■ **Action item**: Go through the data below and copy each line that includes "turquoise".

■ **Dataset excerpts**:
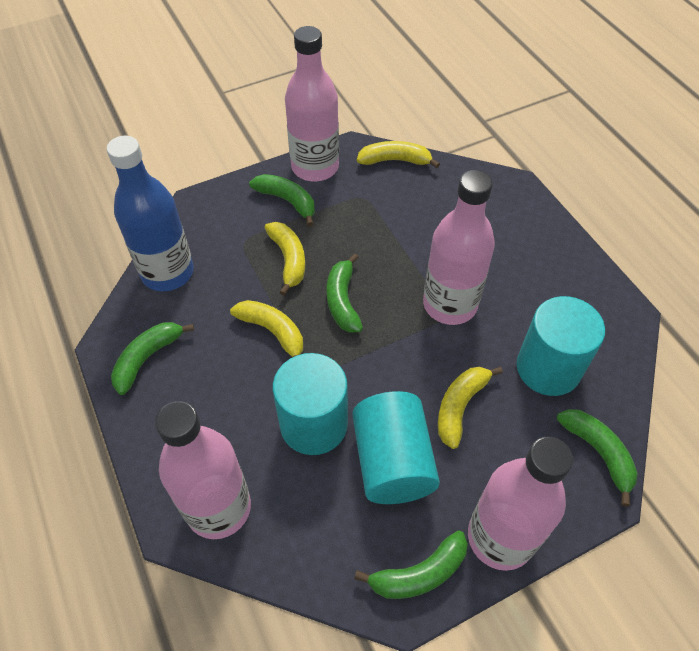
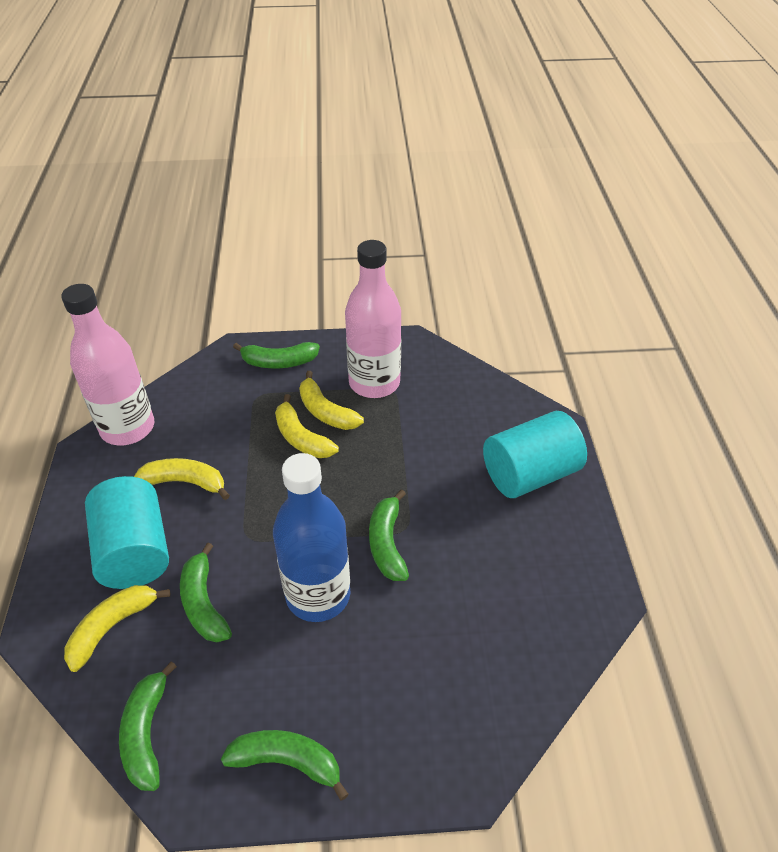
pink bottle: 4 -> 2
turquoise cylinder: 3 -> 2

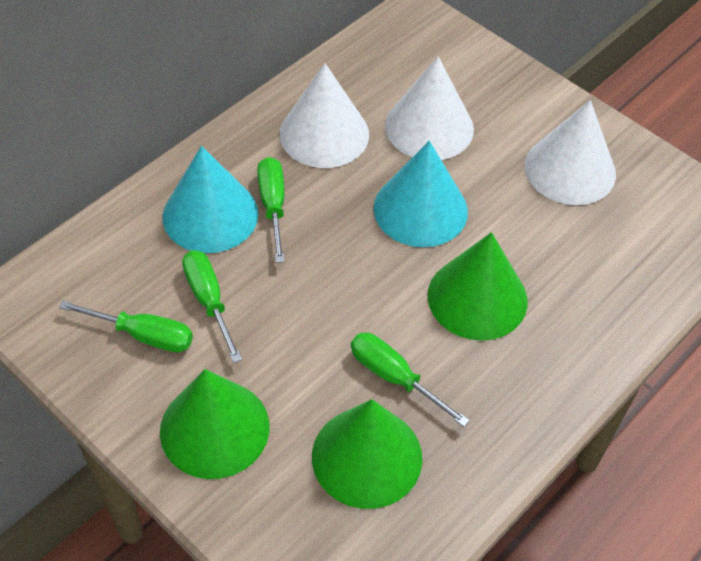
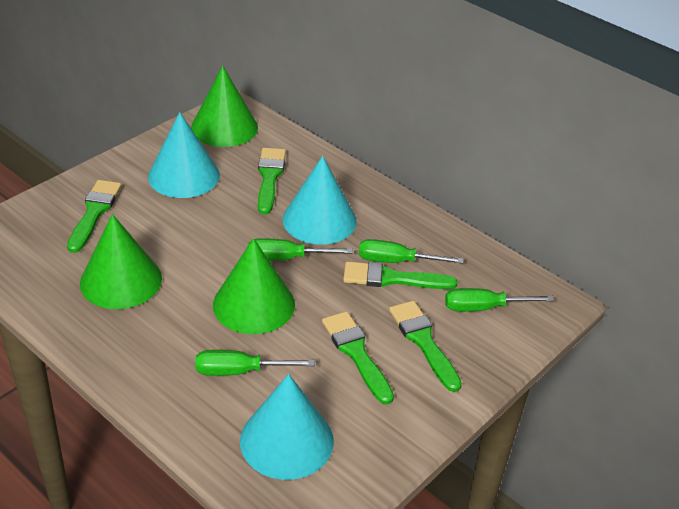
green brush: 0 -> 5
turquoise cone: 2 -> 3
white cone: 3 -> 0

■ **Response to this task**:
turquoise cylinder: 3 -> 2
turquoise cone: 2 -> 3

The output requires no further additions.